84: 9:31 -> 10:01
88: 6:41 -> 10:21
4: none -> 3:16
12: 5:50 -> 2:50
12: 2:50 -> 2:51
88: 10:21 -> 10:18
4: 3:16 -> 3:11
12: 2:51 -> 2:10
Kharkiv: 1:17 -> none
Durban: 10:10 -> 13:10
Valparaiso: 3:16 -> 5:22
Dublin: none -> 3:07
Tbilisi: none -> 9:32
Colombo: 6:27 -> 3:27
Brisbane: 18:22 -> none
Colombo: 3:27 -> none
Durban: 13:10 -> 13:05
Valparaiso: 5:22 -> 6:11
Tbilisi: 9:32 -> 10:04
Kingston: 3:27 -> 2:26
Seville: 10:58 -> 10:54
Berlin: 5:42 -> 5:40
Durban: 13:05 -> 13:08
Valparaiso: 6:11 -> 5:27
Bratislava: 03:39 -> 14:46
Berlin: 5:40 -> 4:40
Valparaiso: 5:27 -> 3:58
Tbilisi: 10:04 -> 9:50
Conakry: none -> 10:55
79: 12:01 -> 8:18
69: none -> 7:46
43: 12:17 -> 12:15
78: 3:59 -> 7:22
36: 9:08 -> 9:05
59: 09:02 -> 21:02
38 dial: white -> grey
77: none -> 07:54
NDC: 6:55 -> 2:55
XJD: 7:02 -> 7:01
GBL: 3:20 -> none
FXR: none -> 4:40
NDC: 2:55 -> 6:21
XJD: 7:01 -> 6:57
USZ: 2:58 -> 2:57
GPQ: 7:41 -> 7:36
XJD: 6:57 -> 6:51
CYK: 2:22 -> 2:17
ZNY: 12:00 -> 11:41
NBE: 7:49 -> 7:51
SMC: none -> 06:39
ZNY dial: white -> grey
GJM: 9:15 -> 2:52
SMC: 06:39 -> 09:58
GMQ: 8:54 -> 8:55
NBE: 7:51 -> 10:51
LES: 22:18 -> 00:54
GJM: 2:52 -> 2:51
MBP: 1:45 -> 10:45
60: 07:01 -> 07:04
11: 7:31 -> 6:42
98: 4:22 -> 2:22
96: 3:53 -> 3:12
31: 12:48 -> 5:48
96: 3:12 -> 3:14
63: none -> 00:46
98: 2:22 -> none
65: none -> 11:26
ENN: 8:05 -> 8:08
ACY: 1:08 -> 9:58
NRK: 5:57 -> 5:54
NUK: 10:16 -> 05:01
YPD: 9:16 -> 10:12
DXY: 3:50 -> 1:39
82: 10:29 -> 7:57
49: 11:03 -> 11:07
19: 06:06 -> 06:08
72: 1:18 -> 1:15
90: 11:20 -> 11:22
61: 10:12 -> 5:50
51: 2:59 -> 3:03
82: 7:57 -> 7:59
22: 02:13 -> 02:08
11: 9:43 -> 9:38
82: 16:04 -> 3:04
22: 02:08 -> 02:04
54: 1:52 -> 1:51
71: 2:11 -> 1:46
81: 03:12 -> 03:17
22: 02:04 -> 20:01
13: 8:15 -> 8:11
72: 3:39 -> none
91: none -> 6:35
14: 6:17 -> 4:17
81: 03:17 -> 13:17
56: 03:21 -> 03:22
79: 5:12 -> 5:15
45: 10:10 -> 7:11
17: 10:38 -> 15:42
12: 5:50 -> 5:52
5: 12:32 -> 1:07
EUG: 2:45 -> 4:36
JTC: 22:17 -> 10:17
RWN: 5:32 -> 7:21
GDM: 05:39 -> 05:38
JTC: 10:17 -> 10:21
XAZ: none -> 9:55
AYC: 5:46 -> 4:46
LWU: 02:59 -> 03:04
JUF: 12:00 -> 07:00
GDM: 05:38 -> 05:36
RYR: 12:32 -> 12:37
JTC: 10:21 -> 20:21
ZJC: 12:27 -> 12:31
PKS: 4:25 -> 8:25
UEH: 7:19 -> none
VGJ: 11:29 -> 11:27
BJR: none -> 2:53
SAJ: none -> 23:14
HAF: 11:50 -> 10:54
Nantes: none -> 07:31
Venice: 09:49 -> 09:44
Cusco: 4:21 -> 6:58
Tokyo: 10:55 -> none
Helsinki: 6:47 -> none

========

- [Task instructions]: Return every line from the records above verbatim, in the same order, with nothing left out or changed.

- [Full output]:
84: 9:31 -> 10:01
88: 6:41 -> 10:21
4: none -> 3:16
12: 5:50 -> 2:50
12: 2:50 -> 2:51
88: 10:21 -> 10:18
4: 3:16 -> 3:11
12: 2:51 -> 2:10
Kharkiv: 1:17 -> none
Durban: 10:10 -> 13:10
Valparaiso: 3:16 -> 5:22
Dublin: none -> 3:07
Tbilisi: none -> 9:32
Colombo: 6:27 -> 3:27
Brisbane: 18:22 -> none
Colombo: 3:27 -> none
Durban: 13:10 -> 13:05
Valparaiso: 5:22 -> 6:11
Tbilisi: 9:32 -> 10:04
Kingston: 3:27 -> 2:26
Seville: 10:58 -> 10:54
Berlin: 5:42 -> 5:40
Durban: 13:05 -> 13:08
Valparaiso: 6:11 -> 5:27
Bratislava: 03:39 -> 14:46
Berlin: 5:40 -> 4:40
Valparaiso: 5:27 -> 3:58
Tbilisi: 10:04 -> 9:50
Conakry: none -> 10:55
79: 12:01 -> 8:18
69: none -> 7:46
43: 12:17 -> 12:15
78: 3:59 -> 7:22
36: 9:08 -> 9:05
59: 09:02 -> 21:02
38 dial: white -> grey
77: none -> 07:54
NDC: 6:55 -> 2:55
XJD: 7:02 -> 7:01
GBL: 3:20 -> none
FXR: none -> 4:40
NDC: 2:55 -> 6:21
XJD: 7:01 -> 6:57
USZ: 2:58 -> 2:57
GPQ: 7:41 -> 7:36
XJD: 6:57 -> 6:51
CYK: 2:22 -> 2:17
ZNY: 12:00 -> 11:41
NBE: 7:49 -> 7:51
SMC: none -> 06:39
ZNY dial: white -> grey
GJM: 9:15 -> 2:52
SMC: 06:39 -> 09:58
GMQ: 8:54 -> 8:55
NBE: 7:51 -> 10:51
LES: 22:18 -> 00:54
GJM: 2:52 -> 2:51
MBP: 1:45 -> 10:45
60: 07:01 -> 07:04
11: 7:31 -> 6:42
98: 4:22 -> 2:22
96: 3:53 -> 3:12
31: 12:48 -> 5:48
96: 3:12 -> 3:14
63: none -> 00:46
98: 2:22 -> none
65: none -> 11:26
ENN: 8:05 -> 8:08
ACY: 1:08 -> 9:58
NRK: 5:57 -> 5:54
NUK: 10:16 -> 05:01
YPD: 9:16 -> 10:12
DXY: 3:50 -> 1:39
82: 10:29 -> 7:57
49: 11:03 -> 11:07
19: 06:06 -> 06:08
72: 1:18 -> 1:15
90: 11:20 -> 11:22
61: 10:12 -> 5:50
51: 2:59 -> 3:03
82: 7:57 -> 7:59
22: 02:13 -> 02:08
11: 9:43 -> 9:38
82: 16:04 -> 3:04
22: 02:08 -> 02:04
54: 1:52 -> 1:51
71: 2:11 -> 1:46
81: 03:12 -> 03:17
22: 02:04 -> 20:01
13: 8:15 -> 8:11
72: 3:39 -> none
91: none -> 6:35
14: 6:17 -> 4:17
81: 03:17 -> 13:17
56: 03:21 -> 03:22
79: 5:12 -> 5:15
45: 10:10 -> 7:11
17: 10:38 -> 15:42
12: 5:50 -> 5:52
5: 12:32 -> 1:07
EUG: 2:45 -> 4:36
JTC: 22:17 -> 10:17
RWN: 5:32 -> 7:21
GDM: 05:39 -> 05:38
JTC: 10:17 -> 10:21
XAZ: none -> 9:55
AYC: 5:46 -> 4:46
LWU: 02:59 -> 03:04
JUF: 12:00 -> 07:00
GDM: 05:38 -> 05:36
RYR: 12:32 -> 12:37
JTC: 10:21 -> 20:21
ZJC: 12:27 -> 12:31
PKS: 4:25 -> 8:25
UEH: 7:19 -> none
VGJ: 11:29 -> 11:27
BJR: none -> 2:53
SAJ: none -> 23:14
HAF: 11:50 -> 10:54
Nantes: none -> 07:31
Venice: 09:49 -> 09:44
Cusco: 4:21 -> 6:58
Tokyo: 10:55 -> none
Helsinki: 6:47 -> none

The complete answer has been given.